Identify every line in the listing that contains the string "bass", matching case exactly, and copy each of those lines.
______
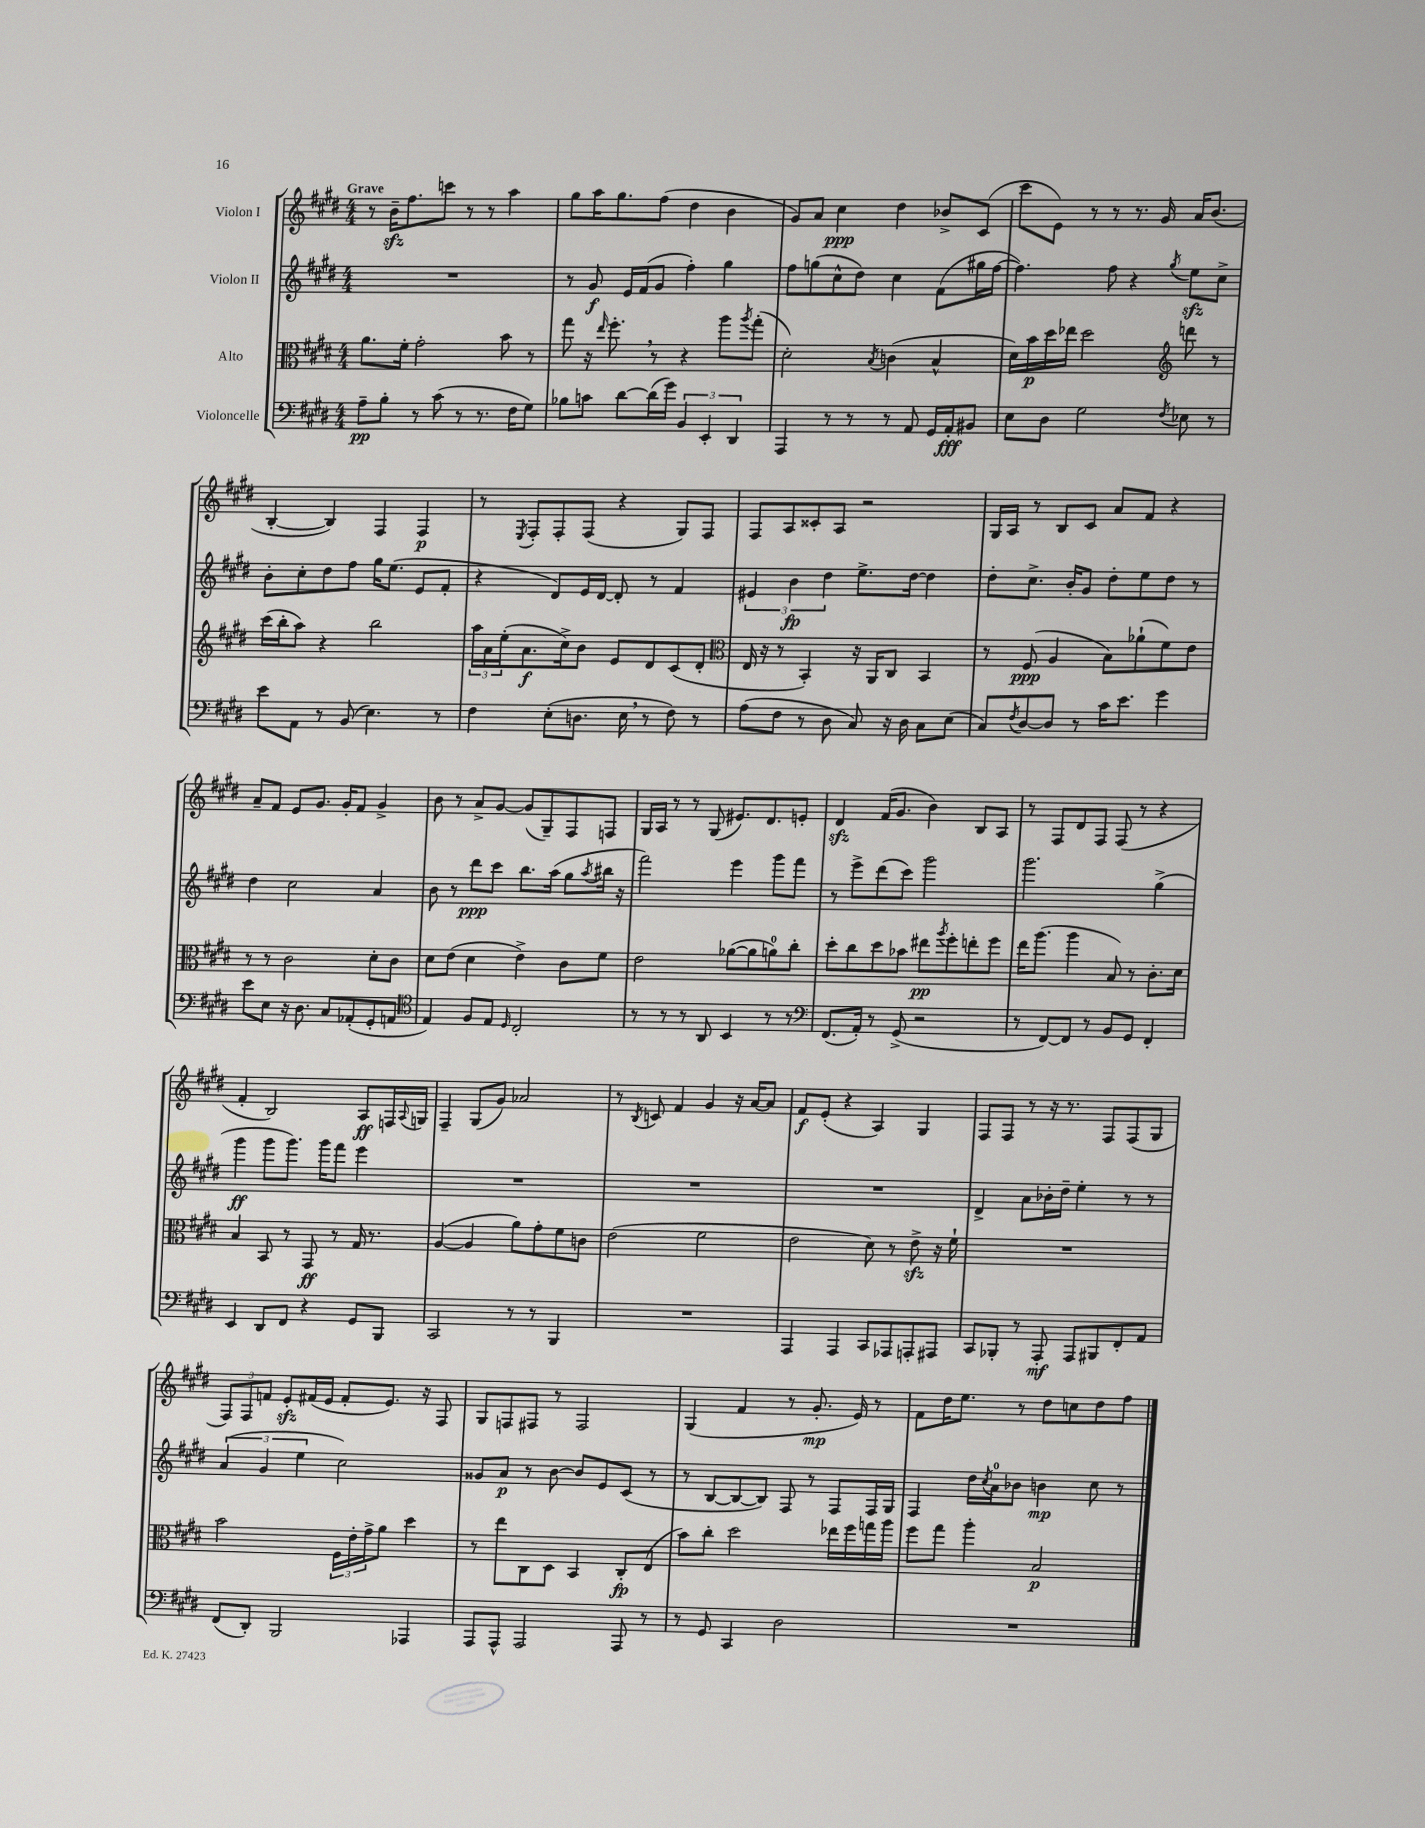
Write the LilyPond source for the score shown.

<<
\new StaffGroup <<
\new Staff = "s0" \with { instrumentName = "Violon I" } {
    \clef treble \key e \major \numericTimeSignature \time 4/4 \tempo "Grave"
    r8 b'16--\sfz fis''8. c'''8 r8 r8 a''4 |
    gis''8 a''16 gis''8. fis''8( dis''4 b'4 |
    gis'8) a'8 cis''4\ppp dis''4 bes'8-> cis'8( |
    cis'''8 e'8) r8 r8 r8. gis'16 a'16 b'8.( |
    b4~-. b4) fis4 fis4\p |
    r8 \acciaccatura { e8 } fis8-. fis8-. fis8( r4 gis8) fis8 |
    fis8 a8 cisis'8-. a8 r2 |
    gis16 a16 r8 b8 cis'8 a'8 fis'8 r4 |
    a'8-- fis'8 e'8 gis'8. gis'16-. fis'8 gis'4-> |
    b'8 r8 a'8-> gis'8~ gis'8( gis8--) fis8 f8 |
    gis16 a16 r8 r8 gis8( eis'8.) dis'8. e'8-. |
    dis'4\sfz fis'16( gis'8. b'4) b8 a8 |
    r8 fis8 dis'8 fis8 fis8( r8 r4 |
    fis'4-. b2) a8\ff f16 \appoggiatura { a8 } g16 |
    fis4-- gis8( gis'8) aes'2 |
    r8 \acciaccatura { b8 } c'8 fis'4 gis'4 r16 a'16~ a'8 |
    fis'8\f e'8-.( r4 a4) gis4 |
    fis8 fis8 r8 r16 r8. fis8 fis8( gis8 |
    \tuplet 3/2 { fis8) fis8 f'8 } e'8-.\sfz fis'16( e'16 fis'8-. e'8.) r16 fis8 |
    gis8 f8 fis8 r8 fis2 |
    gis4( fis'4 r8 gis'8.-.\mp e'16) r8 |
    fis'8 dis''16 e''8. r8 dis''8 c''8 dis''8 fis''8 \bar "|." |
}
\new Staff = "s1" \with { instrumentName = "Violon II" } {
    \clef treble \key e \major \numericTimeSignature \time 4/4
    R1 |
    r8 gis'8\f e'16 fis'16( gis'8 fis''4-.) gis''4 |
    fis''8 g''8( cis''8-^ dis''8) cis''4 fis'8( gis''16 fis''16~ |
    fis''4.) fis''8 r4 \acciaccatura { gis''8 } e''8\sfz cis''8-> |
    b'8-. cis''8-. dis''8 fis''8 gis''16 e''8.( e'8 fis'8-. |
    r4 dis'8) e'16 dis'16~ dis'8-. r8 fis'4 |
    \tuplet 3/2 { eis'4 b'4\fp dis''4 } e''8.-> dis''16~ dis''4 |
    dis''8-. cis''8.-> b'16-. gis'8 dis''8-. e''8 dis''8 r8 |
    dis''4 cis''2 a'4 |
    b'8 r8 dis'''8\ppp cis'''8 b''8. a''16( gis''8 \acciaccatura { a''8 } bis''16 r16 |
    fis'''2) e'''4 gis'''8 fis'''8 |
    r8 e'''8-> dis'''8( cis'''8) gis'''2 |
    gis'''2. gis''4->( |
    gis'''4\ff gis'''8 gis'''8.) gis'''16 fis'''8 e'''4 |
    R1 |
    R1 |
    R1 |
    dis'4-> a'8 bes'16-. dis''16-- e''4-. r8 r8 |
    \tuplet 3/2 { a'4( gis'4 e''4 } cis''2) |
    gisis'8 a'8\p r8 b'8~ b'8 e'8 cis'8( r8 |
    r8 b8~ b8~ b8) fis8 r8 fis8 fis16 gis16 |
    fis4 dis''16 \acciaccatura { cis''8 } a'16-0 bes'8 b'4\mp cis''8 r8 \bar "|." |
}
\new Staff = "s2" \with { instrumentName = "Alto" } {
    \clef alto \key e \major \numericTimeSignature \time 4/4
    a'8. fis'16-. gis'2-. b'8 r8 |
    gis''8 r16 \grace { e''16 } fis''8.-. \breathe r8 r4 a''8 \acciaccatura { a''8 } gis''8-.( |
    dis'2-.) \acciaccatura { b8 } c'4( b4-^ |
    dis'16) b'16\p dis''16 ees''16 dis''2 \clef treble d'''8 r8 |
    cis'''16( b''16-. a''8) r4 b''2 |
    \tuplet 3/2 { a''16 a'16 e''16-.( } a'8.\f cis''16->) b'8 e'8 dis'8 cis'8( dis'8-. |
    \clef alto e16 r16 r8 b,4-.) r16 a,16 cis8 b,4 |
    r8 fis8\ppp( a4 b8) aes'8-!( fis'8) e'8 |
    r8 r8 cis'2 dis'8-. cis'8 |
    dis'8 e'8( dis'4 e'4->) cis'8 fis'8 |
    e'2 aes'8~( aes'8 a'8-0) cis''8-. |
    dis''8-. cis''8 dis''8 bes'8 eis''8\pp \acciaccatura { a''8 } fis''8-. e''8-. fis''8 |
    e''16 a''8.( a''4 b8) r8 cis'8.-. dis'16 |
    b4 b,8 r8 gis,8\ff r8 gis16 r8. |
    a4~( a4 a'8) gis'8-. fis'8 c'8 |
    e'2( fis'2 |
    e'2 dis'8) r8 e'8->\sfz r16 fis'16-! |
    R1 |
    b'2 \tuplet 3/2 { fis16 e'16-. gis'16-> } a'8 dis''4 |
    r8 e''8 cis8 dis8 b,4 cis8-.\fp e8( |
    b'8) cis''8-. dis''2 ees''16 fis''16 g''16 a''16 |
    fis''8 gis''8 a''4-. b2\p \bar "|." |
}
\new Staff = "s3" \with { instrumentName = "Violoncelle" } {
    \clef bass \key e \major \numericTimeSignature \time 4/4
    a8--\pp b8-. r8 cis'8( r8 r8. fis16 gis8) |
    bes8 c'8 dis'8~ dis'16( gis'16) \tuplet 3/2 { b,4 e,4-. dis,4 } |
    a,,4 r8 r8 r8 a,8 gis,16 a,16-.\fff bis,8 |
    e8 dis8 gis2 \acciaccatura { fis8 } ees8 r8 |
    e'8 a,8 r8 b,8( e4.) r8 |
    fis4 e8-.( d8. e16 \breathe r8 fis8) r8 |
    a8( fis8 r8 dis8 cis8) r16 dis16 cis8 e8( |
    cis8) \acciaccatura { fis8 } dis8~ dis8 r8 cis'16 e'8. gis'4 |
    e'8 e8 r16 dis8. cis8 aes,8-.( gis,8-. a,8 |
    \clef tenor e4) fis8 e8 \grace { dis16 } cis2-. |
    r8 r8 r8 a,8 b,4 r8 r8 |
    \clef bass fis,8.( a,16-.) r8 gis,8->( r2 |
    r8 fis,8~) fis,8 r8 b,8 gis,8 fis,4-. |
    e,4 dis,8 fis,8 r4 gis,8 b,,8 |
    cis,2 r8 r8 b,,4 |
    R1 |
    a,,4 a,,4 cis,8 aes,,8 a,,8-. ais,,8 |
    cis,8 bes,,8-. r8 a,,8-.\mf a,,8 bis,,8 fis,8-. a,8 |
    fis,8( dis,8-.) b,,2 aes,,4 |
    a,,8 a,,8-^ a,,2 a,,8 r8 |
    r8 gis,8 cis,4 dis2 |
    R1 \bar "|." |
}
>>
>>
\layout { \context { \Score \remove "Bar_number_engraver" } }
______
◆ **Result**
    \clef bass \key e \major \numericTimeSignature \time 4/4
    \clef bass fis,8.( a,16-.) r8 gis,8->( r2 |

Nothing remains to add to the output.